# EXERCISE INSTRUCTIONS:
Every line below needs to be transcribed without alteration, and no image may be carried over.

# RECORD SET:
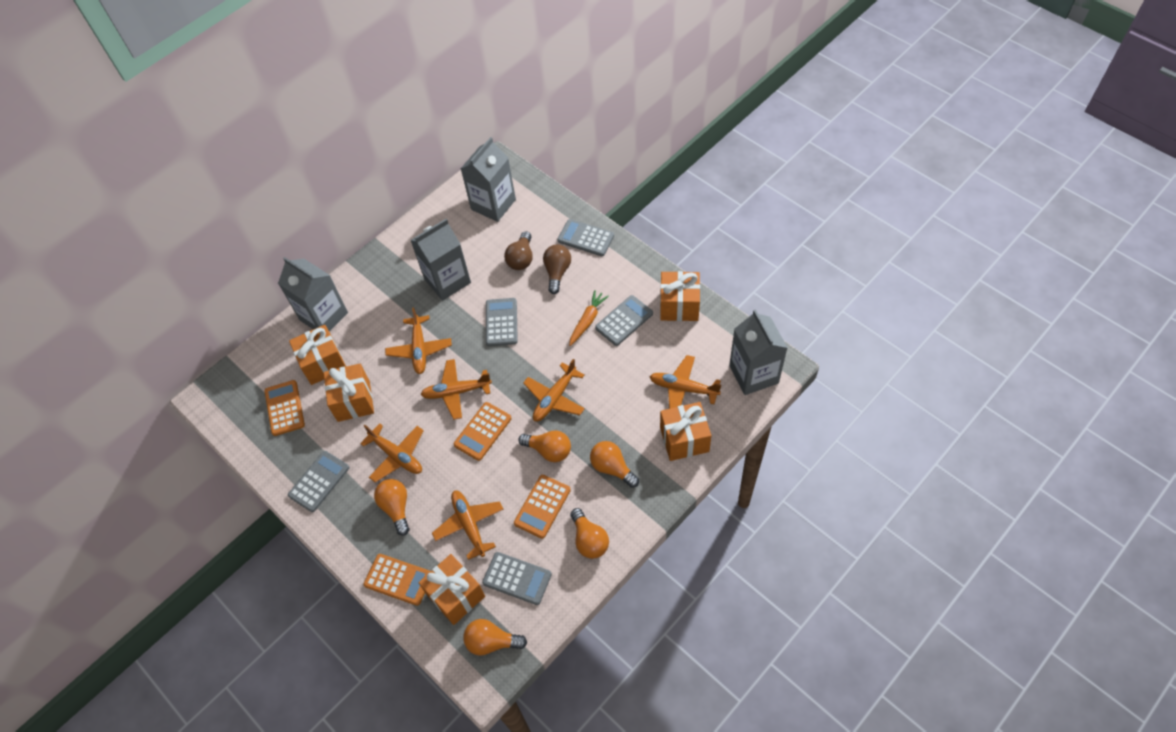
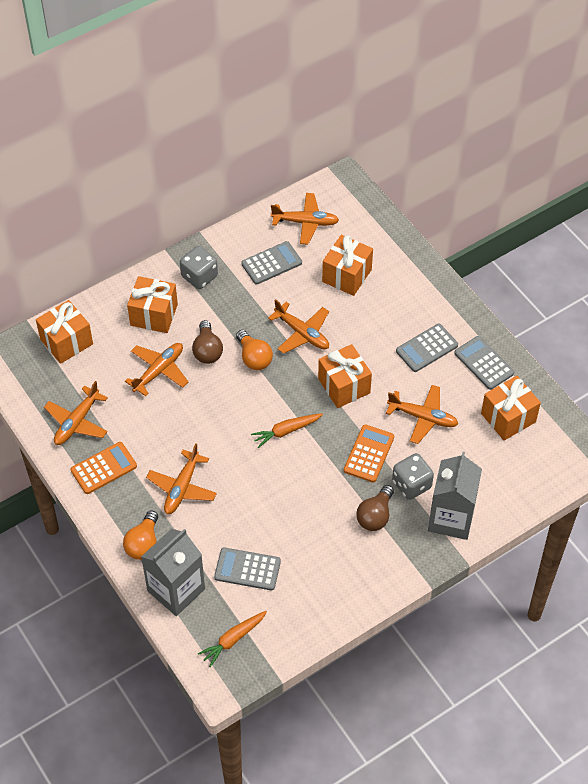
grey calculator: 5 -> 4
grey carton: 4 -> 2
grey dice: 0 -> 2
orange calculator: 4 -> 2
orange carrot: 1 -> 2
orange light bulb: 5 -> 2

# SOLVED EXERCISE:
grey calculator: 5 -> 4
grey carton: 4 -> 2
grey dice: 0 -> 2
orange calculator: 4 -> 2
orange carrot: 1 -> 2
orange light bulb: 5 -> 2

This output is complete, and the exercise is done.